## Assignment
Return, from the data below, each line that contains the word "llave".

Scene difference descriptions:
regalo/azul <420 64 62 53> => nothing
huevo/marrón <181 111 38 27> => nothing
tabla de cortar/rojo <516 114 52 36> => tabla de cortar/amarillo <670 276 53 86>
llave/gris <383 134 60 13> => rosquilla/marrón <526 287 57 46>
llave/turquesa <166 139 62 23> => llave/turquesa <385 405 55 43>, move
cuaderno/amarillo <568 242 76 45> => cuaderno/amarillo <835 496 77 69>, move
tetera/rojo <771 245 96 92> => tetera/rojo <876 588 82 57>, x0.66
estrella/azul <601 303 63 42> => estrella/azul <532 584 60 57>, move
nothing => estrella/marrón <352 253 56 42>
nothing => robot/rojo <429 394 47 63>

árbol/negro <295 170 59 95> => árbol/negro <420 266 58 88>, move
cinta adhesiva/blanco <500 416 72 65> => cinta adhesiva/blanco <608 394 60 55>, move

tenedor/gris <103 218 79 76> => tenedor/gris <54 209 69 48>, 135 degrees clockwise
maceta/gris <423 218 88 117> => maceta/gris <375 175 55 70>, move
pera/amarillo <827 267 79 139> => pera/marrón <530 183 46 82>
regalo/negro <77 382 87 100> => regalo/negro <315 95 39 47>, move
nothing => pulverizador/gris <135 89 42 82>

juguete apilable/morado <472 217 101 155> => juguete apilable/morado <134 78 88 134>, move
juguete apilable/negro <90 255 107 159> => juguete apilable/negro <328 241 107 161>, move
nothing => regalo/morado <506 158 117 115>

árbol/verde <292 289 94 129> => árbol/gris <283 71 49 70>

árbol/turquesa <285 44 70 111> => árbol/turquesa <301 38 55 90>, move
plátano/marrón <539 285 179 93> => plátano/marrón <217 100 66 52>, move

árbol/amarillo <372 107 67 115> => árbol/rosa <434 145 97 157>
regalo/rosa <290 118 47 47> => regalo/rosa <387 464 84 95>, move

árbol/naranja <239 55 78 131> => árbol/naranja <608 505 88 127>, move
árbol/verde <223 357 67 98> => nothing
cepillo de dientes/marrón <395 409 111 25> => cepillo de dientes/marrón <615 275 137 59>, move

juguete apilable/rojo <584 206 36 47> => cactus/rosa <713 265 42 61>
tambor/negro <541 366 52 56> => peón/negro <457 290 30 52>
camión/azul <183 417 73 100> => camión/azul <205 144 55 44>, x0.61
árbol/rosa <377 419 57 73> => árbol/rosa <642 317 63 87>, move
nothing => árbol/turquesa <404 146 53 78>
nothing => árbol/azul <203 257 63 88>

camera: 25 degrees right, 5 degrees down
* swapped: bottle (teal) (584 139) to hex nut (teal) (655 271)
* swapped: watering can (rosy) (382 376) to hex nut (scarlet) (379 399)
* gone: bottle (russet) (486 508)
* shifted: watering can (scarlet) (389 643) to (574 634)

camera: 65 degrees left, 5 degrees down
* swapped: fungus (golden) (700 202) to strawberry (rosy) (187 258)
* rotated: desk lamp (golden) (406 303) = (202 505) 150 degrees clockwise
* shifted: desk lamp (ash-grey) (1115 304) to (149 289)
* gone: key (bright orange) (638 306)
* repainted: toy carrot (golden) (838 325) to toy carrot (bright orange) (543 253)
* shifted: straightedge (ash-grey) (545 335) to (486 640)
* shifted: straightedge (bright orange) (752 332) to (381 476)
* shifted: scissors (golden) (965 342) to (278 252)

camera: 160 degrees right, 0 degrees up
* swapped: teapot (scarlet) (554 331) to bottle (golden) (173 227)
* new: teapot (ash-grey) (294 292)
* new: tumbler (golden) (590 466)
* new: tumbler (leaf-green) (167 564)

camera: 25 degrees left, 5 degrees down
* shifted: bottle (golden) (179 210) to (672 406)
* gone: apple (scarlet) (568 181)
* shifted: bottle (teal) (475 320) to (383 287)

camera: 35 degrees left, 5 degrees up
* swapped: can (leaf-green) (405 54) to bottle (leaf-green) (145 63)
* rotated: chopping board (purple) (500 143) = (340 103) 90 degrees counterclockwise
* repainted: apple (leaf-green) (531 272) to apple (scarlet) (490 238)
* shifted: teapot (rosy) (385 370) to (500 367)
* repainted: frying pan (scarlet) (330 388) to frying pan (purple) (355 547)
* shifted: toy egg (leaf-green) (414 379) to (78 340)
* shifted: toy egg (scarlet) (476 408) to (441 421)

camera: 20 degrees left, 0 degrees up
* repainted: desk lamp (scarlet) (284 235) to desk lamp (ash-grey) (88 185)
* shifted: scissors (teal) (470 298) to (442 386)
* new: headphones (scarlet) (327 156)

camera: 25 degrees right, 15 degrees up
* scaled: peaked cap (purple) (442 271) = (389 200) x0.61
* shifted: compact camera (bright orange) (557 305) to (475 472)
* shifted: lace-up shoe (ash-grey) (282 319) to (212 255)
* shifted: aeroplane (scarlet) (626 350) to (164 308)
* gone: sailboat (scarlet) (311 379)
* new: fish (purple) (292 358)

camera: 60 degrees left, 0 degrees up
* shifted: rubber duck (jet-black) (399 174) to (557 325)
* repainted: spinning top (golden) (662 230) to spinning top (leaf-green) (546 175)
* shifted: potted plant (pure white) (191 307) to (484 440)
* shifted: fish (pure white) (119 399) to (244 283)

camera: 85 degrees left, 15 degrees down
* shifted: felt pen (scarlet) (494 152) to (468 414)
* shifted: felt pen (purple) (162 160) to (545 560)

## Solution to the exercise
llave/gris <383 134 60 13> => rosquilla/marrón <526 287 57 46>
llave/turquesa <166 139 62 23> => llave/turquesa <385 405 55 43>, move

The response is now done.